| ACTION ITEM |
Every line of the listing must be repeated in the answer without alteration.

| RECORDED DATA |
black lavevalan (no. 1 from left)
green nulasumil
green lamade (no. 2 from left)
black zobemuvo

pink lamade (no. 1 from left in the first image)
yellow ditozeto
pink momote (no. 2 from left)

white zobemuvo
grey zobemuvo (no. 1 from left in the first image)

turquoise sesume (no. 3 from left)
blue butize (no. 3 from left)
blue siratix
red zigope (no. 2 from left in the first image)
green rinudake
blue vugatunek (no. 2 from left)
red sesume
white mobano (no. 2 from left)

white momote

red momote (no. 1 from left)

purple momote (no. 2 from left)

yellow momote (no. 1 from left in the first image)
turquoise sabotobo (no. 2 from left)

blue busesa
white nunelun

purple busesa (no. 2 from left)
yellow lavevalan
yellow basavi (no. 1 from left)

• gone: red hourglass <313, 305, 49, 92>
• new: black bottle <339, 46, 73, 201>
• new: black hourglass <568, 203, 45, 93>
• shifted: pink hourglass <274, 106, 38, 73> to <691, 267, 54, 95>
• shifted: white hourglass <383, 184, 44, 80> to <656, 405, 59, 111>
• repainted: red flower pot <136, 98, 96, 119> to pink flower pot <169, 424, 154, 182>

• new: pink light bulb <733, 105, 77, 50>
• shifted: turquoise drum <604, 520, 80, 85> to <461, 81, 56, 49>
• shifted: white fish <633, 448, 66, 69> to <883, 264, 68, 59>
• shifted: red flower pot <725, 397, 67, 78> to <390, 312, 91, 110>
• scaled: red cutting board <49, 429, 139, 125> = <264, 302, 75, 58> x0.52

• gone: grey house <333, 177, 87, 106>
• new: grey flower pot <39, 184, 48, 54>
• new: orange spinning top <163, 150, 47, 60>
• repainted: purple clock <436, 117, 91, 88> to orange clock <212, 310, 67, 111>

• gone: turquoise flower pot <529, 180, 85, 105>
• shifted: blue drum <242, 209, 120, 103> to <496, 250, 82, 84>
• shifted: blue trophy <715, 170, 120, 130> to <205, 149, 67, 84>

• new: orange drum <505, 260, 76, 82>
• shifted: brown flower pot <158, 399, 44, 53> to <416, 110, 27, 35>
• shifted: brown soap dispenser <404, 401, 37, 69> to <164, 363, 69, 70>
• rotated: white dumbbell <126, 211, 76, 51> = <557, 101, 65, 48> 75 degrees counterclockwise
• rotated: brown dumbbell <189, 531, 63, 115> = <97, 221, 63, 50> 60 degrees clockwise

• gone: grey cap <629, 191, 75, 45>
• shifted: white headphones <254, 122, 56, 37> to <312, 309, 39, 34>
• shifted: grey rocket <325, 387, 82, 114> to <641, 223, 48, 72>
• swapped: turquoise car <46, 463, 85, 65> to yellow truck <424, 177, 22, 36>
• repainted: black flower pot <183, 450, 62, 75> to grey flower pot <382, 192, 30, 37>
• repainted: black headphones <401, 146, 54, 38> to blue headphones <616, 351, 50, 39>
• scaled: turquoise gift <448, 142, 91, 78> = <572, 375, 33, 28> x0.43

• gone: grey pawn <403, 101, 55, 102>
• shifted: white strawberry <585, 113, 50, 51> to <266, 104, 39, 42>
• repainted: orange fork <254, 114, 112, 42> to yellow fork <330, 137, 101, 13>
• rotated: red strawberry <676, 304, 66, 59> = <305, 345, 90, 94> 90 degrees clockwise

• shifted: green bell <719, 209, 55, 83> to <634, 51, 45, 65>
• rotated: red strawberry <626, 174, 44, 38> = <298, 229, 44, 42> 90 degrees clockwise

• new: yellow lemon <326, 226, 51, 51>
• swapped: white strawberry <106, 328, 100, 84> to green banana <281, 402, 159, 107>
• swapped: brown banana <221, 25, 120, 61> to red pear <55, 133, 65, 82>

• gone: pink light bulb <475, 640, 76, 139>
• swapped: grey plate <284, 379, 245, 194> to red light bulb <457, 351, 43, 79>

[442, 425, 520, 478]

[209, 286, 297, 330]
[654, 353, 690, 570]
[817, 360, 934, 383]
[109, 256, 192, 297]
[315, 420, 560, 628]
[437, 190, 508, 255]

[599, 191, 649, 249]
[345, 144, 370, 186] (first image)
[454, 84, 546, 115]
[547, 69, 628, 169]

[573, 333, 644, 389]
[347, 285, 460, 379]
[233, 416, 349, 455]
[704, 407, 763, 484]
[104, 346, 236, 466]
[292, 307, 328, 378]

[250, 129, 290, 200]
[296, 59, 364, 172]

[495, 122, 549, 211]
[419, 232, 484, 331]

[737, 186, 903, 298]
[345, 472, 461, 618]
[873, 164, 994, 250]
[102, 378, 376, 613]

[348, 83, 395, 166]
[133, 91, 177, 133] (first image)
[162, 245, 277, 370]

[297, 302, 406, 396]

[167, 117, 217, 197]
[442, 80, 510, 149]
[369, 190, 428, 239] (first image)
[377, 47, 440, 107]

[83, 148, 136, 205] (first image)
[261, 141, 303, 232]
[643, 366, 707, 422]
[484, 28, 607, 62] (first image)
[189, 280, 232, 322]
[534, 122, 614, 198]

| EXERCISE SOLUTION |
black lavevalan (no. 1 from left)
green nulasumil
green lamade (no. 2 from left)
black zobemuvo

pink lamade (no. 1 from left in the first image)
yellow ditozeto
pink momote (no. 2 from left)

white zobemuvo
grey zobemuvo (no. 1 from left in the first image)

turquoise sesume (no. 3 from left)
blue butize (no. 3 from left)
blue siratix
red zigope (no. 2 from left in the first image)
green rinudake
blue vugatunek (no. 2 from left)
red sesume
white mobano (no. 2 from left)

white momote

red momote (no. 1 from left)

purple momote (no. 2 from left)

yellow momote (no. 1 from left in the first image)
turquoise sabotobo (no. 2 from left)

blue busesa
white nunelun

purple busesa (no. 2 from left)
yellow lavevalan
yellow basavi (no. 1 from left)

• gone: red hourglass <313, 305, 49, 92>
• new: black bottle <339, 46, 73, 201>
• new: black hourglass <568, 203, 45, 93>
• shifted: pink hourglass <274, 106, 38, 73> to <691, 267, 54, 95>
• shifted: white hourglass <383, 184, 44, 80> to <656, 405, 59, 111>
• repainted: red flower pot <136, 98, 96, 119> to pink flower pot <169, 424, 154, 182>

• new: pink light bulb <733, 105, 77, 50>
• shifted: turquoise drum <604, 520, 80, 85> to <461, 81, 56, 49>
• shifted: white fish <633, 448, 66, 69> to <883, 264, 68, 59>
• shifted: red flower pot <725, 397, 67, 78> to <390, 312, 91, 110>
• scaled: red cutting board <49, 429, 139, 125> = <264, 302, 75, 58> x0.52

• gone: grey house <333, 177, 87, 106>
• new: grey flower pot <39, 184, 48, 54>
• new: orange spinning top <163, 150, 47, 60>
• repainted: purple clock <436, 117, 91, 88> to orange clock <212, 310, 67, 111>

• gone: turquoise flower pot <529, 180, 85, 105>
• shifted: blue drum <242, 209, 120, 103> to <496, 250, 82, 84>
• shifted: blue trophy <715, 170, 120, 130> to <205, 149, 67, 84>

• new: orange drum <505, 260, 76, 82>
• shifted: brown flower pot <158, 399, 44, 53> to <416, 110, 27, 35>
• shifted: brown soap dispenser <404, 401, 37, 69> to <164, 363, 69, 70>
• rotated: white dumbbell <126, 211, 76, 51> = <557, 101, 65, 48> 75 degrees counterclockwise
• rotated: brown dumbbell <189, 531, 63, 115> = <97, 221, 63, 50> 60 degrees clockwise

• gone: grey cap <629, 191, 75, 45>
• shifted: white headphones <254, 122, 56, 37> to <312, 309, 39, 34>
• shifted: grey rocket <325, 387, 82, 114> to <641, 223, 48, 72>
• swapped: turquoise car <46, 463, 85, 65> to yellow truck <424, 177, 22, 36>
• repainted: black flower pot <183, 450, 62, 75> to grey flower pot <382, 192, 30, 37>
• repainted: black headphones <401, 146, 54, 38> to blue headphones <616, 351, 50, 39>
• scaled: turquoise gift <448, 142, 91, 78> = <572, 375, 33, 28> x0.43

• gone: grey pawn <403, 101, 55, 102>
• shifted: white strawberry <585, 113, 50, 51> to <266, 104, 39, 42>
• repainted: orange fork <254, 114, 112, 42> to yellow fork <330, 137, 101, 13>
• rotated: red strawberry <676, 304, 66, 59> = <305, 345, 90, 94> 90 degrees clockwise

• shifted: green bell <719, 209, 55, 83> to <634, 51, 45, 65>
• rotated: red strawberry <626, 174, 44, 38> = <298, 229, 44, 42> 90 degrees clockwise

• new: yellow lemon <326, 226, 51, 51>
• swapped: white strawberry <106, 328, 100, 84> to green banana <281, 402, 159, 107>
• swapped: brown banana <221, 25, 120, 61> to red pear <55, 133, 65, 82>

• gone: pink light bulb <475, 640, 76, 139>
• swapped: grey plate <284, 379, 245, 194> to red light bulb <457, 351, 43, 79>

[442, 425, 520, 478]

[209, 286, 297, 330]
[654, 353, 690, 570]
[817, 360, 934, 383]
[109, 256, 192, 297]
[315, 420, 560, 628]
[437, 190, 508, 255]

[599, 191, 649, 249]
[345, 144, 370, 186] (first image)
[454, 84, 546, 115]
[547, 69, 628, 169]

[573, 333, 644, 389]
[347, 285, 460, 379]
[233, 416, 349, 455]
[704, 407, 763, 484]
[104, 346, 236, 466]
[292, 307, 328, 378]

[250, 129, 290, 200]
[296, 59, 364, 172]

[495, 122, 549, 211]
[419, 232, 484, 331]

[737, 186, 903, 298]
[345, 472, 461, 618]
[873, 164, 994, 250]
[102, 378, 376, 613]

[348, 83, 395, 166]
[133, 91, 177, 133] (first image)
[162, 245, 277, 370]

[297, 302, 406, 396]

[167, 117, 217, 197]
[442, 80, 510, 149]
[369, 190, 428, 239] (first image)
[377, 47, 440, 107]

[83, 148, 136, 205] (first image)
[261, 141, 303, 232]
[643, 366, 707, 422]
[484, 28, 607, 62] (first image)
[189, 280, 232, 322]
[534, 122, 614, 198]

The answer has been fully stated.